» **Exercise directions**: Lines from the line with "BUZZER2 pin IO: D6 -> RX" to the line with "BUTTON: KY-004 -> TTP223" in the entries below, and only those, must be output exactly, with both ends included.

(Data extracted from a collection)
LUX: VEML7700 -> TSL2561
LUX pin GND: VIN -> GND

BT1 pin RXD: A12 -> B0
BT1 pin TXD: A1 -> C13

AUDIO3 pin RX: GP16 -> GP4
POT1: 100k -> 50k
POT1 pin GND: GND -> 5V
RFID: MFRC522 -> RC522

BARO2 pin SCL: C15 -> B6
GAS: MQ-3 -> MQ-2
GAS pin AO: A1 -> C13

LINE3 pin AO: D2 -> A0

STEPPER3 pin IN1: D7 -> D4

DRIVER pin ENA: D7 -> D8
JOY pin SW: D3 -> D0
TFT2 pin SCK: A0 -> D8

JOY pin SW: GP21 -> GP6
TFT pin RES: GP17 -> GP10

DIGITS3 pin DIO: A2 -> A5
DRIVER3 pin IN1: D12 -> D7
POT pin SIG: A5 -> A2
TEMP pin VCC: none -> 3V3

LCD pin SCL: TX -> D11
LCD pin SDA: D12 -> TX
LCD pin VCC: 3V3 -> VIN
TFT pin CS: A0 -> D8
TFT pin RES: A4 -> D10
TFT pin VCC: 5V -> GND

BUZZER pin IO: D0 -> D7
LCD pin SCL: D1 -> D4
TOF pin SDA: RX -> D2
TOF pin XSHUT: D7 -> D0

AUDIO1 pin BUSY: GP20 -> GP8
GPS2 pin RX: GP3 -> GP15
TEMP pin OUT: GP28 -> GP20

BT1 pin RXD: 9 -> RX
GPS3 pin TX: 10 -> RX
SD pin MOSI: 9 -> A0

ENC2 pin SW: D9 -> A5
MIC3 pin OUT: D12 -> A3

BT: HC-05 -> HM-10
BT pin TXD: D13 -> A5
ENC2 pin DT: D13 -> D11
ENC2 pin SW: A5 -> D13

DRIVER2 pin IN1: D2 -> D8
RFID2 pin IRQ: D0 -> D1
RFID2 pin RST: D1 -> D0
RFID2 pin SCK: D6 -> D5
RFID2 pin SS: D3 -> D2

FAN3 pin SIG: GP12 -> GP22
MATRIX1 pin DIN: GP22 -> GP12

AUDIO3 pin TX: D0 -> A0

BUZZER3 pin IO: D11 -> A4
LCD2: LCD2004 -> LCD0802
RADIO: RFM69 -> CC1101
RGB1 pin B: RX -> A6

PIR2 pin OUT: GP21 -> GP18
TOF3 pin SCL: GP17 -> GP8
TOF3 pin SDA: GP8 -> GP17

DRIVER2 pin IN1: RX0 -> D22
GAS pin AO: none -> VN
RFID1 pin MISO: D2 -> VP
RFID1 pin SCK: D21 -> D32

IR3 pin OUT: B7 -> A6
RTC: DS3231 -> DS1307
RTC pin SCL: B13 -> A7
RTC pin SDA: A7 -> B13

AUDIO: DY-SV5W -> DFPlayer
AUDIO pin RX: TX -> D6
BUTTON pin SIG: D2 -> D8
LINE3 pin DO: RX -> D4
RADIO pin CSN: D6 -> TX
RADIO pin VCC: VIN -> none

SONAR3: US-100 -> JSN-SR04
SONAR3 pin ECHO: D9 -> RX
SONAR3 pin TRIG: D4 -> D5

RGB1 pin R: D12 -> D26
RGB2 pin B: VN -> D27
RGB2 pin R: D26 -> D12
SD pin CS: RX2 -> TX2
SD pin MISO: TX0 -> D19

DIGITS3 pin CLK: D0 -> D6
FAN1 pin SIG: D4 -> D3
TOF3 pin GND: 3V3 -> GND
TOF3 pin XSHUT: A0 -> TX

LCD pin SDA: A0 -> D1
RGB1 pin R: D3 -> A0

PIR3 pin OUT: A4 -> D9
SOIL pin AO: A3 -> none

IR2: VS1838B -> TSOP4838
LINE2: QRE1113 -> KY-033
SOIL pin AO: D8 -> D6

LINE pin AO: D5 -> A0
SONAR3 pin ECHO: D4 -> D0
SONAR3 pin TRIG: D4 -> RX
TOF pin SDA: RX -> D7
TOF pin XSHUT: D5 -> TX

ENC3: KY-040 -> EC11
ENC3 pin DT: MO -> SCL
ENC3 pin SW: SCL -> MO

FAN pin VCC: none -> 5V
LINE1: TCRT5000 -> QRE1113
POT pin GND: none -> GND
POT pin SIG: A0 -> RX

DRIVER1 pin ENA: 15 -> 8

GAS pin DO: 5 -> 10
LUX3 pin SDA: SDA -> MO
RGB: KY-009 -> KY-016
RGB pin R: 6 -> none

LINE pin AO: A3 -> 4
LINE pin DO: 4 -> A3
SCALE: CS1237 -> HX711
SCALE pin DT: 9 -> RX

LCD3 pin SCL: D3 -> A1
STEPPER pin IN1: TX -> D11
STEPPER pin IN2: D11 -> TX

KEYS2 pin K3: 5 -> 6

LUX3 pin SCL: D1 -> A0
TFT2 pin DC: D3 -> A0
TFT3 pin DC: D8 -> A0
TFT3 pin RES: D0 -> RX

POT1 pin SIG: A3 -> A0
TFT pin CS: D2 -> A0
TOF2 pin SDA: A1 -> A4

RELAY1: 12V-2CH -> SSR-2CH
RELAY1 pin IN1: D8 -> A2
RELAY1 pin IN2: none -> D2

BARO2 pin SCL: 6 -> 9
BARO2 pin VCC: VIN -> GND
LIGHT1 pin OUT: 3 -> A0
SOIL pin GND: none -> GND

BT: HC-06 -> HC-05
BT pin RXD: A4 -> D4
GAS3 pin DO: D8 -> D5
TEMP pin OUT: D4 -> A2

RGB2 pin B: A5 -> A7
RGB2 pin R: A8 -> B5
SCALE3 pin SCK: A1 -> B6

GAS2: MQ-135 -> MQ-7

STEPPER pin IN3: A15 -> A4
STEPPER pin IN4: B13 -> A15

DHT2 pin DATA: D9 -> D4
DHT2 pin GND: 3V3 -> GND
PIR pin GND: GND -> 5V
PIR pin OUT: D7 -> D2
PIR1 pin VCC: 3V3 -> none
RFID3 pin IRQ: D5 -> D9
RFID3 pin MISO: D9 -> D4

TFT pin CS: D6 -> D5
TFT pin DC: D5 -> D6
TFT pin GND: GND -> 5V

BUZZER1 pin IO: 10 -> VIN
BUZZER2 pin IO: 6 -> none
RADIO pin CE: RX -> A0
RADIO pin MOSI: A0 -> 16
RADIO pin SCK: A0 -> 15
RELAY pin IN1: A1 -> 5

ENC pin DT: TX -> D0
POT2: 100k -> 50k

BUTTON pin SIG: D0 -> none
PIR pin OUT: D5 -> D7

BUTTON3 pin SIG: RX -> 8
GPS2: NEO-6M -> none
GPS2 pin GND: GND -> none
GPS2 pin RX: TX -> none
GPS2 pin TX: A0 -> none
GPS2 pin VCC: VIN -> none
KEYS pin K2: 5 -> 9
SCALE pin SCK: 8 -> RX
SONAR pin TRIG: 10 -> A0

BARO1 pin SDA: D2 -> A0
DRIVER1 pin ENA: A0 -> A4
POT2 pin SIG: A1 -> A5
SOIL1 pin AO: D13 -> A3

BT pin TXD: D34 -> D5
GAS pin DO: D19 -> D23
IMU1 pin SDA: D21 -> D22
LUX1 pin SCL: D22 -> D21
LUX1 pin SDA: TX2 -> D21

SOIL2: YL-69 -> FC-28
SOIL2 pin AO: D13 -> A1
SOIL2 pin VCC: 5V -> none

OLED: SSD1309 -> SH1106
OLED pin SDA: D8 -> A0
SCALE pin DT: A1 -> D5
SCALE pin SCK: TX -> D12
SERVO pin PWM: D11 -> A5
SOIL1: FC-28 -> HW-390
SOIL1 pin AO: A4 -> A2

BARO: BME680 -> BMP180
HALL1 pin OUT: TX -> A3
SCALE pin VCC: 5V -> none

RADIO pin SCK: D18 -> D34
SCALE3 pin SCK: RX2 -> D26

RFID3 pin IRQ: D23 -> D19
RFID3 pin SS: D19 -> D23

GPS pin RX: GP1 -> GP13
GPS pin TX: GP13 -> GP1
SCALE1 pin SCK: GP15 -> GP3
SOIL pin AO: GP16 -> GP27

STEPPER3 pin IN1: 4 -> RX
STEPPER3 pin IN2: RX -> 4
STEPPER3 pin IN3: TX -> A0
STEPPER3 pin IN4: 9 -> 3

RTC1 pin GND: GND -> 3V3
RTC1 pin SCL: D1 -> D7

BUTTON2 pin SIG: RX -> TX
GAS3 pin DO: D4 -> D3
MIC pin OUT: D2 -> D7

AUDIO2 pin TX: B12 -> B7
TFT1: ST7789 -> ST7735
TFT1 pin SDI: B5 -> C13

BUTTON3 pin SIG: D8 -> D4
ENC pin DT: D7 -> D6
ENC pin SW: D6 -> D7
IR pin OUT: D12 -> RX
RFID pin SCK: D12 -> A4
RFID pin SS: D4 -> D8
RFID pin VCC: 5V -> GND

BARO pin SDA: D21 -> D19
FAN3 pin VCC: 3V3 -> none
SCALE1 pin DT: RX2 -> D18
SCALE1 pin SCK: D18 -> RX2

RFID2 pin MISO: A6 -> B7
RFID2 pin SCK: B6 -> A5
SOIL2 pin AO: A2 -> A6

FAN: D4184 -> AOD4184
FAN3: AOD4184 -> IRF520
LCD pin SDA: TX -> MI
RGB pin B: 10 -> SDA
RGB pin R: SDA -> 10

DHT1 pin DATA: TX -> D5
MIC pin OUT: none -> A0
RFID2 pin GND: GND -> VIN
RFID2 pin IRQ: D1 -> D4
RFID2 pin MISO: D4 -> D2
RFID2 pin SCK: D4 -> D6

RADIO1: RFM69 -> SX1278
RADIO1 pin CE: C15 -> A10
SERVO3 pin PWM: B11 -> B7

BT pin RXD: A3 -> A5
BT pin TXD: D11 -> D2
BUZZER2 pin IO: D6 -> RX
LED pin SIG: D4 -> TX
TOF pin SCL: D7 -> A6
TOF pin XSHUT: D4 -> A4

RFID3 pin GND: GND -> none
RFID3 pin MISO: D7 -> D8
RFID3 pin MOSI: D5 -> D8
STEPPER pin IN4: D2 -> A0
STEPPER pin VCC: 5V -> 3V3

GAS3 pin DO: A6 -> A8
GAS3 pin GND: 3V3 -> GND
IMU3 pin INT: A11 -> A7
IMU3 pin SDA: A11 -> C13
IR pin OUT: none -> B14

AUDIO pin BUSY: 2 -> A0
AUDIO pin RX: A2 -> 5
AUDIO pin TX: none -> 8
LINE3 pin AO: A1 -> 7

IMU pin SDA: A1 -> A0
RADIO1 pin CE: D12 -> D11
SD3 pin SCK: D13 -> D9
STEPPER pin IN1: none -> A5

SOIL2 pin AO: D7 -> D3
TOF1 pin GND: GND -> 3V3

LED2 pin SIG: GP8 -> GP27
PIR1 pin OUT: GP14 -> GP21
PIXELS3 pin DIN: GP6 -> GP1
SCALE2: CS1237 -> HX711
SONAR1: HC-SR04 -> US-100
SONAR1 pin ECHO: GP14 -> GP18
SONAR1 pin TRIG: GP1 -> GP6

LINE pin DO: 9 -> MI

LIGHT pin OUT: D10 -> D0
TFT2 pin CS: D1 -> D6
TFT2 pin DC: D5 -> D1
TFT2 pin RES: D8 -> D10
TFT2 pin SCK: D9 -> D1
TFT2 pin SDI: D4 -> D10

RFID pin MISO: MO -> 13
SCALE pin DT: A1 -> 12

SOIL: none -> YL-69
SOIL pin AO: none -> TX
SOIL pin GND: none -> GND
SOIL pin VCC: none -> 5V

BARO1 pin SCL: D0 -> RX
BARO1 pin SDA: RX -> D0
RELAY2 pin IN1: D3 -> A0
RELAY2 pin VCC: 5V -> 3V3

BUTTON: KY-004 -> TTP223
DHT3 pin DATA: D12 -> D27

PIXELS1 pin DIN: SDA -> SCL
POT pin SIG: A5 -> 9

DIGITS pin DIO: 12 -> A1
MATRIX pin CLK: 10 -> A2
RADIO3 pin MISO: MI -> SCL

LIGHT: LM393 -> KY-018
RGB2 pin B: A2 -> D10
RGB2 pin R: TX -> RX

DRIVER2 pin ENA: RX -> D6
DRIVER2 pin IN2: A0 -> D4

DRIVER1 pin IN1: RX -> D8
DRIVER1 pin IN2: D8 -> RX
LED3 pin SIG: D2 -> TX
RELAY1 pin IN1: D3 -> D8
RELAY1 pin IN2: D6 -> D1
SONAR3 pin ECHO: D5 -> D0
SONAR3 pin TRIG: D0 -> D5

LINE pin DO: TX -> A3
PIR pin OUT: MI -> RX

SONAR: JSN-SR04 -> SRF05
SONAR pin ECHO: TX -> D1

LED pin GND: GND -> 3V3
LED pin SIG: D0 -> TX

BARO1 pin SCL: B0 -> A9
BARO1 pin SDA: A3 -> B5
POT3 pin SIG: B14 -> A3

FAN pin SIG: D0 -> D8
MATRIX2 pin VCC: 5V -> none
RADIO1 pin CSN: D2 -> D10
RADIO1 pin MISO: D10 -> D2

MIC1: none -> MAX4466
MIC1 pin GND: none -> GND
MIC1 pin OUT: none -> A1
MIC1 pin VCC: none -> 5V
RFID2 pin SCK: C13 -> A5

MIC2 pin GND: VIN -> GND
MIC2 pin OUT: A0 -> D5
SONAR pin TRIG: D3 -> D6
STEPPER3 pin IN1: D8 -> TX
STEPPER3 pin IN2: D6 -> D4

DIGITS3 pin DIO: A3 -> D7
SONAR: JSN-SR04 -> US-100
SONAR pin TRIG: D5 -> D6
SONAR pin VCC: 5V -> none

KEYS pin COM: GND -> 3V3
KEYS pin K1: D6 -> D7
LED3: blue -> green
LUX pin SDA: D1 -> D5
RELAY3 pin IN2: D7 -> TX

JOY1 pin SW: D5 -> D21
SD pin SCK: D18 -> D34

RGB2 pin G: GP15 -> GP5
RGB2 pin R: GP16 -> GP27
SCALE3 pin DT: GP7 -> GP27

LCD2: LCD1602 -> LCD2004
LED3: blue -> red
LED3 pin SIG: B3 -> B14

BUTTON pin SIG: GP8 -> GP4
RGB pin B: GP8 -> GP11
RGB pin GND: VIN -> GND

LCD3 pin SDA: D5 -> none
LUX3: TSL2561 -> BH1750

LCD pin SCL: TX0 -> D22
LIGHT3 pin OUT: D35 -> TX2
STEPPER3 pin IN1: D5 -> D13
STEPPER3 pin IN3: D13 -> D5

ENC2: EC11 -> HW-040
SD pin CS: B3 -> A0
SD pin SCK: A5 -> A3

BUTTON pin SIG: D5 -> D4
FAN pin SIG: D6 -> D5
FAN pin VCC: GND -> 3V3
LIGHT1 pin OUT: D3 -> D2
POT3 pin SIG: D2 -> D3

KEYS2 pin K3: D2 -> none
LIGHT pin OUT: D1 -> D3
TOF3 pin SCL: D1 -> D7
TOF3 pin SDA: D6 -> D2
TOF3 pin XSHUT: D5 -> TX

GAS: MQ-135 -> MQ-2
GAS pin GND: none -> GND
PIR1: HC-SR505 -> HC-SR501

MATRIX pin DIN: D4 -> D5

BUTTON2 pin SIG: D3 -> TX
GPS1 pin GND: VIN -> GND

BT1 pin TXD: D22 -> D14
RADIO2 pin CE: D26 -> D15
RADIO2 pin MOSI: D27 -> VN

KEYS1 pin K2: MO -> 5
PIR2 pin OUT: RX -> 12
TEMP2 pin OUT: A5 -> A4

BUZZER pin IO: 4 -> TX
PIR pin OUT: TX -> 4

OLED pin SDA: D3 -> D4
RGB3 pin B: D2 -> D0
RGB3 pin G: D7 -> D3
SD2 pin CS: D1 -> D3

» **Written solution**:
BUZZER2 pin IO: D6 -> RX
LED pin SIG: D4 -> TX
TOF pin SCL: D7 -> A6
TOF pin XSHUT: D4 -> A4

RFID3 pin GND: GND -> none
RFID3 pin MISO: D7 -> D8
RFID3 pin MOSI: D5 -> D8
STEPPER pin IN4: D2 -> A0
STEPPER pin VCC: 5V -> 3V3

GAS3 pin DO: A6 -> A8
GAS3 pin GND: 3V3 -> GND
IMU3 pin INT: A11 -> A7
IMU3 pin SDA: A11 -> C13
IR pin OUT: none -> B14

AUDIO pin BUSY: 2 -> A0
AUDIO pin RX: A2 -> 5
AUDIO pin TX: none -> 8
LINE3 pin AO: A1 -> 7

IMU pin SDA: A1 -> A0
RADIO1 pin CE: D12 -> D11
SD3 pin SCK: D13 -> D9
STEPPER pin IN1: none -> A5

SOIL2 pin AO: D7 -> D3
TOF1 pin GND: GND -> 3V3

LED2 pin SIG: GP8 -> GP27
PIR1 pin OUT: GP14 -> GP21
PIXELS3 pin DIN: GP6 -> GP1
SCALE2: CS1237 -> HX711
SONAR1: HC-SR04 -> US-100
SONAR1 pin ECHO: GP14 -> GP18
SONAR1 pin TRIG: GP1 -> GP6

LINE pin DO: 9 -> MI

LIGHT pin OUT: D10 -> D0
TFT2 pin CS: D1 -> D6
TFT2 pin DC: D5 -> D1
TFT2 pin RES: D8 -> D10
TFT2 pin SCK: D9 -> D1
TFT2 pin SDI: D4 -> D10

RFID pin MISO: MO -> 13
SCALE pin DT: A1 -> 12

SOIL: none -> YL-69
SOIL pin AO: none -> TX
SOIL pin GND: none -> GND
SOIL pin VCC: none -> 5V

BARO1 pin SCL: D0 -> RX
BARO1 pin SDA: RX -> D0
RELAY2 pin IN1: D3 -> A0
RELAY2 pin VCC: 5V -> 3V3

BUTTON: KY-004 -> TTP223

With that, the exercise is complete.